• **WHAT YOU HAVE TO DO**
Return all of the data that follows precisely, leaving every image out.

• **RECORDS TO USE**
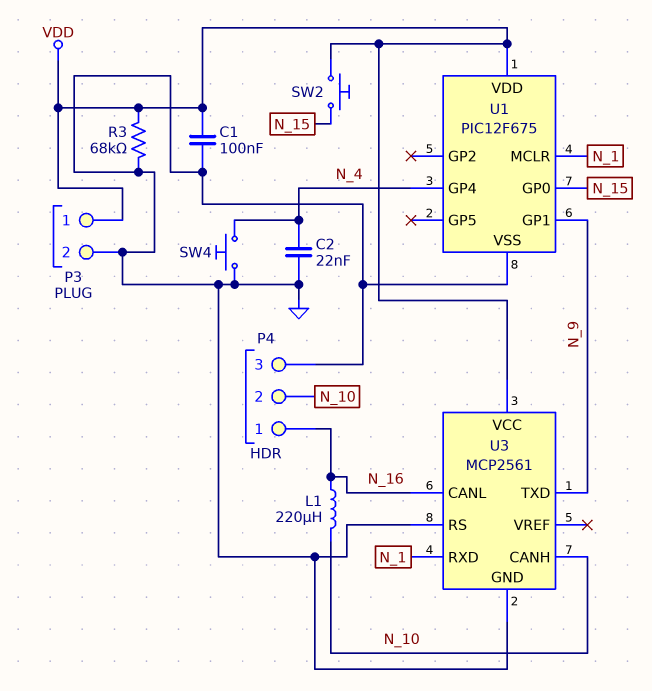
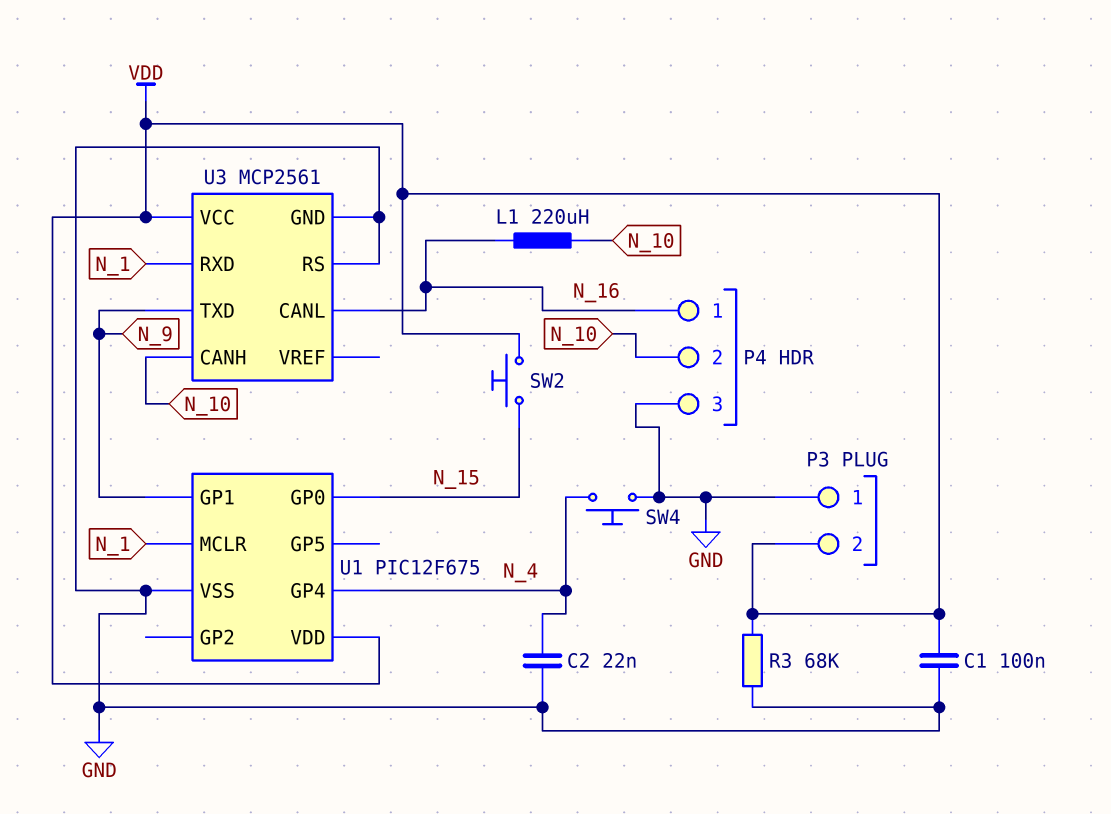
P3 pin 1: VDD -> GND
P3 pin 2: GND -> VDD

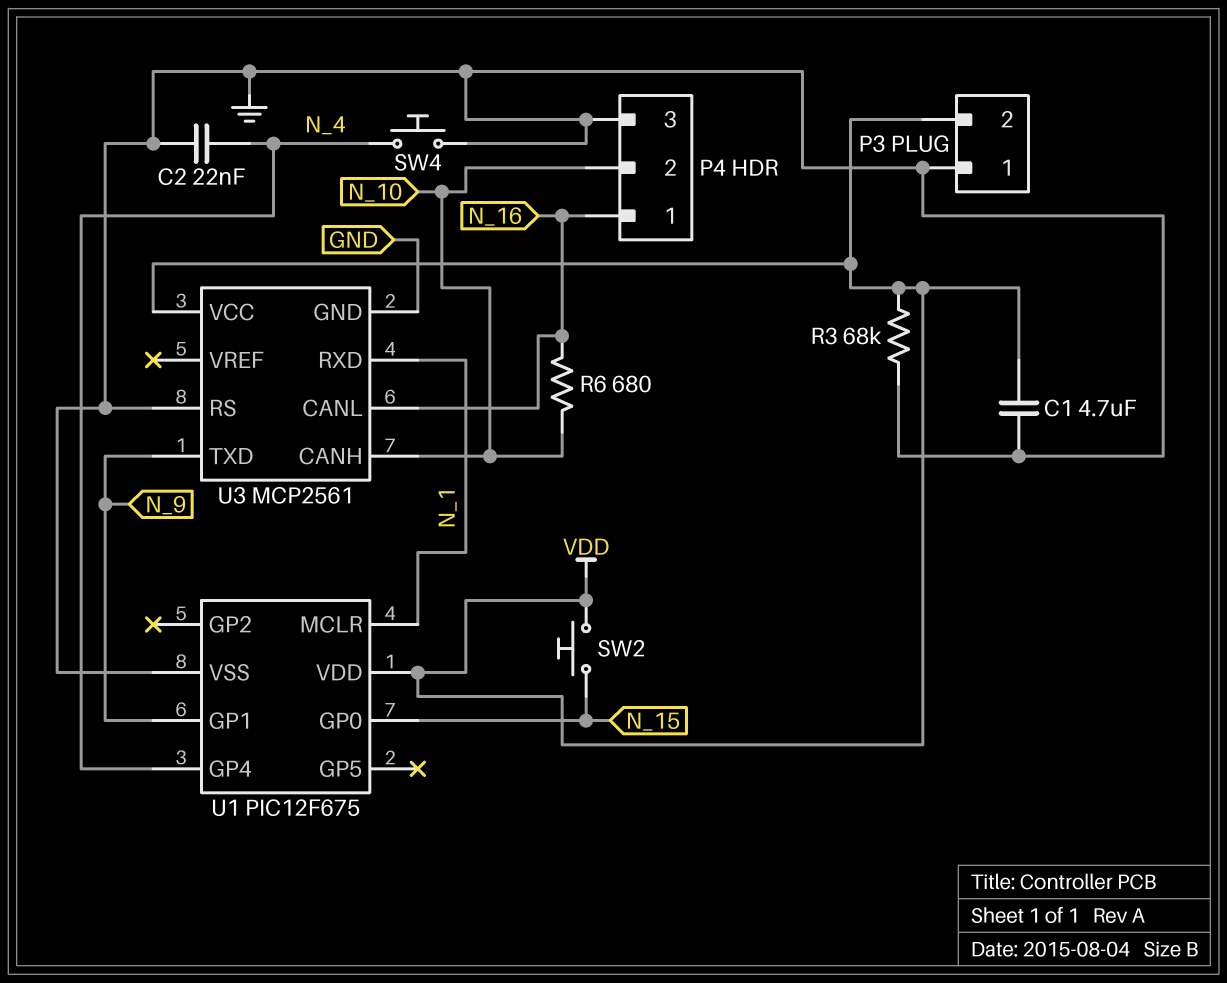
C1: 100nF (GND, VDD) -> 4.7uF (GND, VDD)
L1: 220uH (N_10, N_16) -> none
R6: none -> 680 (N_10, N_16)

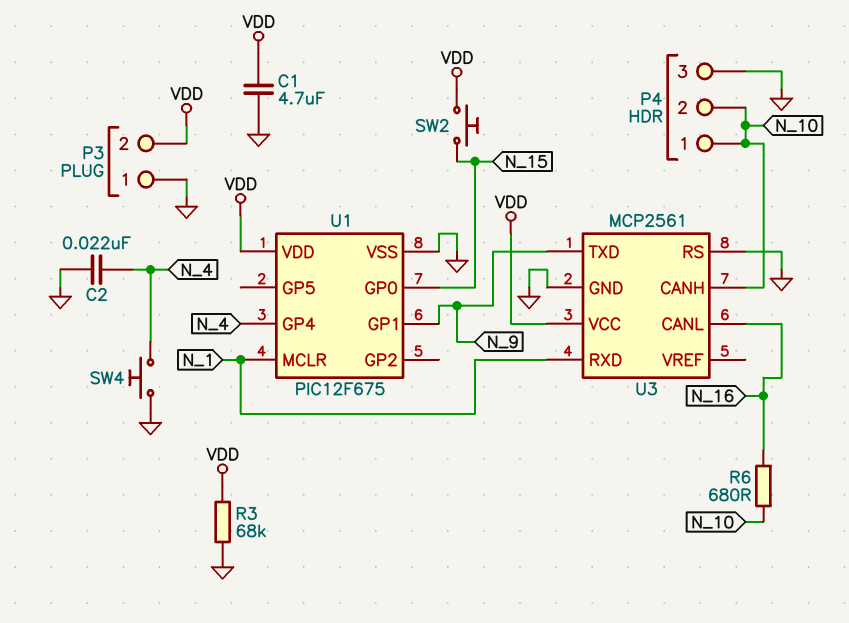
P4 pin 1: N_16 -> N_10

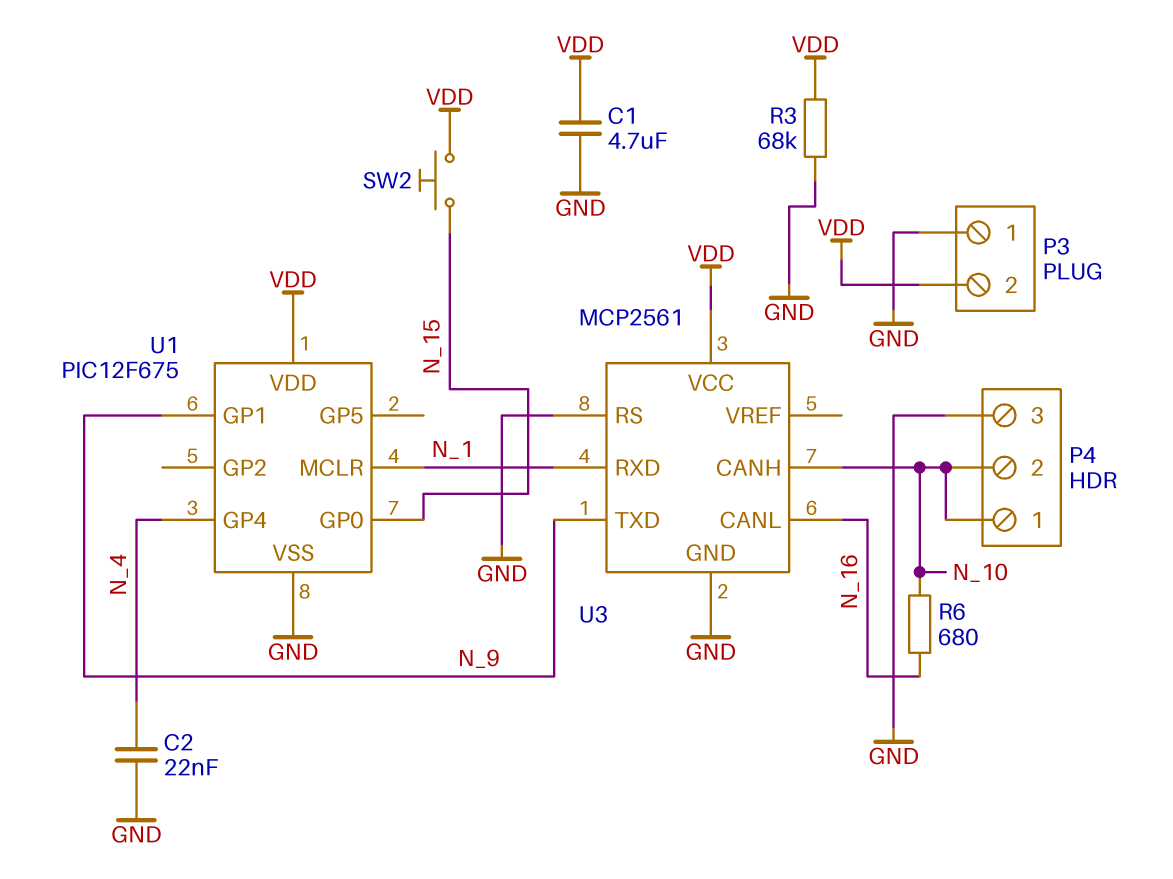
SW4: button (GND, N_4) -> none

• **REPLY TO THE TASK**
P3 pin 1: VDD -> GND
P3 pin 2: GND -> VDD

C1: 100nF (GND, VDD) -> 4.7uF (GND, VDD)
L1: 220uH (N_10, N_16) -> none
R6: none -> 680 (N_10, N_16)

P4 pin 1: N_16 -> N_10

SW4: button (GND, N_4) -> none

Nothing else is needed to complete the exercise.